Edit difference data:
━━━
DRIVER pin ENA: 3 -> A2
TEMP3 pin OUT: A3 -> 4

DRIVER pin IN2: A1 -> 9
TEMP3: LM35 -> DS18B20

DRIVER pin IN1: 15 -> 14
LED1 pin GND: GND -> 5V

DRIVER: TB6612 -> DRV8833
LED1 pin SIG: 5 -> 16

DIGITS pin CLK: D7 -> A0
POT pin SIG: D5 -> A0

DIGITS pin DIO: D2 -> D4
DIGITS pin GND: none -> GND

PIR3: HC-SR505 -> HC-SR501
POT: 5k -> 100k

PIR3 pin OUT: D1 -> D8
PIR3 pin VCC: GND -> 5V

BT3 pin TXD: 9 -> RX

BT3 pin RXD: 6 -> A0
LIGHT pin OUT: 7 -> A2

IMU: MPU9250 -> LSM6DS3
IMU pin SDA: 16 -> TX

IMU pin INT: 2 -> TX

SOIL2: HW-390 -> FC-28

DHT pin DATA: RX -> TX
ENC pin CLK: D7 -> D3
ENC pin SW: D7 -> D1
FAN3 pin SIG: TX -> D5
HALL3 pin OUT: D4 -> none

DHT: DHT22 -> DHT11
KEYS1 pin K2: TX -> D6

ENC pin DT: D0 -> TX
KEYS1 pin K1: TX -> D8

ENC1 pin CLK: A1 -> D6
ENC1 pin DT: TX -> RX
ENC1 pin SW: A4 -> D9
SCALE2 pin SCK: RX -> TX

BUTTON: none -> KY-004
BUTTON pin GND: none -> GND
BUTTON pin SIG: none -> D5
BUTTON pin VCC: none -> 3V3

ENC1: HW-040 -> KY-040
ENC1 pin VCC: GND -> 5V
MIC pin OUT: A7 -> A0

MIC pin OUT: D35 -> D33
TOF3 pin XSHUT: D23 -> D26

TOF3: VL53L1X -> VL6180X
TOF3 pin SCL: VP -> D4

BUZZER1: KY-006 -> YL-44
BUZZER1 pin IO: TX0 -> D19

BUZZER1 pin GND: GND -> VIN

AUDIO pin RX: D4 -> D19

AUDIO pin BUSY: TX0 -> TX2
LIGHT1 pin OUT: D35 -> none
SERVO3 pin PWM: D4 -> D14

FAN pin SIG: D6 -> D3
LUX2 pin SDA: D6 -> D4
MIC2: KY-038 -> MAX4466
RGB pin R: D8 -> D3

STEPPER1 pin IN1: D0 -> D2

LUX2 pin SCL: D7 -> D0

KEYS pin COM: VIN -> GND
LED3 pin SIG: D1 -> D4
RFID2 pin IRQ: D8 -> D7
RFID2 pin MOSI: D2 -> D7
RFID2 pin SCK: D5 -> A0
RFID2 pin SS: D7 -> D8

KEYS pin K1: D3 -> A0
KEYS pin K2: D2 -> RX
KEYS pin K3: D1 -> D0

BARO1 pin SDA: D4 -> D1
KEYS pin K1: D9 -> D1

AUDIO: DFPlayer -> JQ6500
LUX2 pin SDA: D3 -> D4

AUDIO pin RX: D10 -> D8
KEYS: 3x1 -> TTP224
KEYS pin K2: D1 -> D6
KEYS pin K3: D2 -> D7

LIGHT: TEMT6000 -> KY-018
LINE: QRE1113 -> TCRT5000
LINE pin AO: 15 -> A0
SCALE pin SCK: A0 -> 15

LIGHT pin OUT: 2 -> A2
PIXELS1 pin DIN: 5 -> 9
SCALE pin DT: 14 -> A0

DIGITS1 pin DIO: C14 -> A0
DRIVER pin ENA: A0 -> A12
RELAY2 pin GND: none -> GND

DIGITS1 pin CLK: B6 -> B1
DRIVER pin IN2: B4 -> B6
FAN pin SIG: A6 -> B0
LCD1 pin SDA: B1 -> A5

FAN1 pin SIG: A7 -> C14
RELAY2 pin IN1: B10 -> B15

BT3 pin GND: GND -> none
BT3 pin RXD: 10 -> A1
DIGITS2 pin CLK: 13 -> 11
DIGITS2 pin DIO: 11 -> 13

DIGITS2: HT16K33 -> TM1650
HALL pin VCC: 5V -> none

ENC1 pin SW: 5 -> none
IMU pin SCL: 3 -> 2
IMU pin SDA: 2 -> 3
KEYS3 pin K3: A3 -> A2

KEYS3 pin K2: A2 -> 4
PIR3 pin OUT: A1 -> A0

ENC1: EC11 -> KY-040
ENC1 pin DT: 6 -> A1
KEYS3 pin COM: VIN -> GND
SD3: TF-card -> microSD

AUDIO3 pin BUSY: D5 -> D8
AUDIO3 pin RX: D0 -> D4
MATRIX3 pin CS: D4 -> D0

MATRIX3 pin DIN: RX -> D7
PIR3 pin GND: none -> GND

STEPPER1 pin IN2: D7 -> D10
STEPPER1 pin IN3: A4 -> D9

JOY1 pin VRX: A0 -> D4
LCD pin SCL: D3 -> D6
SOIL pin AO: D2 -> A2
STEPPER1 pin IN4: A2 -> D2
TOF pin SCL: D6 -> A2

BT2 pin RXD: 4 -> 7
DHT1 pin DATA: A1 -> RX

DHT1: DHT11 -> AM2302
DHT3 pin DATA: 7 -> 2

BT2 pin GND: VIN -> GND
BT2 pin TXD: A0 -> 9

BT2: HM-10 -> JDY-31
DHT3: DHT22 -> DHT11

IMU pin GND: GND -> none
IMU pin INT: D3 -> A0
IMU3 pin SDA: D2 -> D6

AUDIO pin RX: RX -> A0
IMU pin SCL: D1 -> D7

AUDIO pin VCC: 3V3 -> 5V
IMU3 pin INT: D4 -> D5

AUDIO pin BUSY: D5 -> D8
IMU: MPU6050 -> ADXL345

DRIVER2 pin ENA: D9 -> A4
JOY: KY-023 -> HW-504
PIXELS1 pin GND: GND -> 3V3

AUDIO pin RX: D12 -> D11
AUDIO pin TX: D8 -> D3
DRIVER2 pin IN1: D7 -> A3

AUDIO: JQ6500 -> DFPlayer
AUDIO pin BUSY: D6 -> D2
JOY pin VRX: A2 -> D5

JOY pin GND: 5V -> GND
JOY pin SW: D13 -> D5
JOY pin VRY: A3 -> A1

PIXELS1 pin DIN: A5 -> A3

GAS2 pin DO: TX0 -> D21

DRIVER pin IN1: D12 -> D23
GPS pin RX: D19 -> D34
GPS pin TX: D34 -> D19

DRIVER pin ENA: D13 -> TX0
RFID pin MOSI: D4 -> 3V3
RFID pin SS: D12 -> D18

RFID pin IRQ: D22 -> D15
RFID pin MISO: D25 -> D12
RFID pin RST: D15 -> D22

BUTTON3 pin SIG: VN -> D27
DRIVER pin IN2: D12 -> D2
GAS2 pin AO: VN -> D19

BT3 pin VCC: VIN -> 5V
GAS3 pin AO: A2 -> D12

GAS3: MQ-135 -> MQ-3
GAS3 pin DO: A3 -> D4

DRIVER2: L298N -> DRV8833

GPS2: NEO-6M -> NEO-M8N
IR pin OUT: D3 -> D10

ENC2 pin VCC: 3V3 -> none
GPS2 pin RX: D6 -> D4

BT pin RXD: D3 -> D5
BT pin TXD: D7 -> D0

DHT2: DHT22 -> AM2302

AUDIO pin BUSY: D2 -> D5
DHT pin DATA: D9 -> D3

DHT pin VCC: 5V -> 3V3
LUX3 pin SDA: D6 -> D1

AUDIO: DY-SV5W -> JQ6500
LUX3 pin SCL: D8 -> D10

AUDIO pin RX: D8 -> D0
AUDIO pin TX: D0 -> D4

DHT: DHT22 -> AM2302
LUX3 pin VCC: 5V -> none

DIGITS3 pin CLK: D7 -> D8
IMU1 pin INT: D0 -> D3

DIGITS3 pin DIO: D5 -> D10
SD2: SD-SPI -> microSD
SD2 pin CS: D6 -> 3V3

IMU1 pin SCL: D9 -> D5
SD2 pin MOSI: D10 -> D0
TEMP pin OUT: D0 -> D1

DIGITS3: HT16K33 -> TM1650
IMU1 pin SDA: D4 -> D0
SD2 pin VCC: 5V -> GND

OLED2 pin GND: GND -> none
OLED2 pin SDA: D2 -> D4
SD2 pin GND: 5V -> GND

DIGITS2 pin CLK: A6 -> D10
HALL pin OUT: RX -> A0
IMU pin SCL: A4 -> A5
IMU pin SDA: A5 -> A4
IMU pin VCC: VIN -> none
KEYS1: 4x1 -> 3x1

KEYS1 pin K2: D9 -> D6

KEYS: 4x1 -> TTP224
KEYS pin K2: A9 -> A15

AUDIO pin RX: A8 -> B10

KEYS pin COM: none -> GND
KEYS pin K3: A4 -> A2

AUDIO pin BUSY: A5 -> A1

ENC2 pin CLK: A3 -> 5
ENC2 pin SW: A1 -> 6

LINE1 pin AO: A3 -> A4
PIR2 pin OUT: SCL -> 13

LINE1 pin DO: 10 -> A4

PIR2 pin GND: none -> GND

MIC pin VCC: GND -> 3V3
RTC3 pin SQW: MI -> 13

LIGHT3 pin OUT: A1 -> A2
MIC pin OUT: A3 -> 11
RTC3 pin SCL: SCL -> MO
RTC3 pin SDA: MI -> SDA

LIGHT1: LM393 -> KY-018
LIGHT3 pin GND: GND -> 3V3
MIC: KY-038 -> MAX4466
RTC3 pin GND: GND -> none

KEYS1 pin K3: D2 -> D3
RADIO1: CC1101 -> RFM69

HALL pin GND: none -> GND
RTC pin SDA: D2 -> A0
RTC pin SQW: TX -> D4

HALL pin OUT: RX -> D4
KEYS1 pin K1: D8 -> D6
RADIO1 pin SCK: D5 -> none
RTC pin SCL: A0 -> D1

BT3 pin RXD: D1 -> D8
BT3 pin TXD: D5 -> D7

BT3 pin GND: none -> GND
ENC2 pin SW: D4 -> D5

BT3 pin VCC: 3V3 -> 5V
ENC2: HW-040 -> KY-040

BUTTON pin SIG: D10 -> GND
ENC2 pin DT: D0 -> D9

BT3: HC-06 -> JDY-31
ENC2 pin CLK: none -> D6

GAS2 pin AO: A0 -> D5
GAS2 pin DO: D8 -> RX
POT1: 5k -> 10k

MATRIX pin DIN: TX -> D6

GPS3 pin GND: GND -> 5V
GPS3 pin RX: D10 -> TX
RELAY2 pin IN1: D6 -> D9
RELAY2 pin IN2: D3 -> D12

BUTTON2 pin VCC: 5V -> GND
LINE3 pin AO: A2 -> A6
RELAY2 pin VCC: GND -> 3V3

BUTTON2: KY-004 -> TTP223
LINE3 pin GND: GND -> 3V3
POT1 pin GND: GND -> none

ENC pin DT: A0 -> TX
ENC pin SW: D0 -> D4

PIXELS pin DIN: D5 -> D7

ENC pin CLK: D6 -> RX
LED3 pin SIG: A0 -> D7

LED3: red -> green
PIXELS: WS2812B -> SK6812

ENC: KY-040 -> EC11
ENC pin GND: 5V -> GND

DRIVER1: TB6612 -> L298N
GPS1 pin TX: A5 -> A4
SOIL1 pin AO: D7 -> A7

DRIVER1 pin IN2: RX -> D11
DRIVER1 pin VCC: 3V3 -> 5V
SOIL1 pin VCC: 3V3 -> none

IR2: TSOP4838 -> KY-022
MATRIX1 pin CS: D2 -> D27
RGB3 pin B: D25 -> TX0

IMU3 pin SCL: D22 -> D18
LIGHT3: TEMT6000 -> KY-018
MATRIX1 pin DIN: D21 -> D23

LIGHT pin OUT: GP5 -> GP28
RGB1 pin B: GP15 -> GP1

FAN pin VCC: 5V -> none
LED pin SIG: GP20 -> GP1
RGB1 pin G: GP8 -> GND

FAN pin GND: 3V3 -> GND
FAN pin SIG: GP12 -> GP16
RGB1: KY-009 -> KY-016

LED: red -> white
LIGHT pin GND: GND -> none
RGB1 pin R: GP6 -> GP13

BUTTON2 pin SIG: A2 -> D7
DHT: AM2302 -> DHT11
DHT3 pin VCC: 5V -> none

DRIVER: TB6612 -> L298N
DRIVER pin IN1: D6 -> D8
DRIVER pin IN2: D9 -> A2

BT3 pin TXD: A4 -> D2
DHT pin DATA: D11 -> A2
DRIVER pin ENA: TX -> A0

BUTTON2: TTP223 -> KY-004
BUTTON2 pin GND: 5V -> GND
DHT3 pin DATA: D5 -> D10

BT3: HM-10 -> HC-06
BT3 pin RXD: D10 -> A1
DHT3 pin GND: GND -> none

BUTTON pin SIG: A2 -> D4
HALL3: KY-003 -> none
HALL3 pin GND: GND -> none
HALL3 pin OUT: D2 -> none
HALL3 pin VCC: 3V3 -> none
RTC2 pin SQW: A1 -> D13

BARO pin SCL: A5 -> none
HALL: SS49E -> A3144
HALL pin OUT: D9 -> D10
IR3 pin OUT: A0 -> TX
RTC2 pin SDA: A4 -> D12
━━━
* YOUR ASSIGNMENT
Produce the number of lines in the data containing the string "BUSY", with nothing added.

* RESPONSE BELOW
6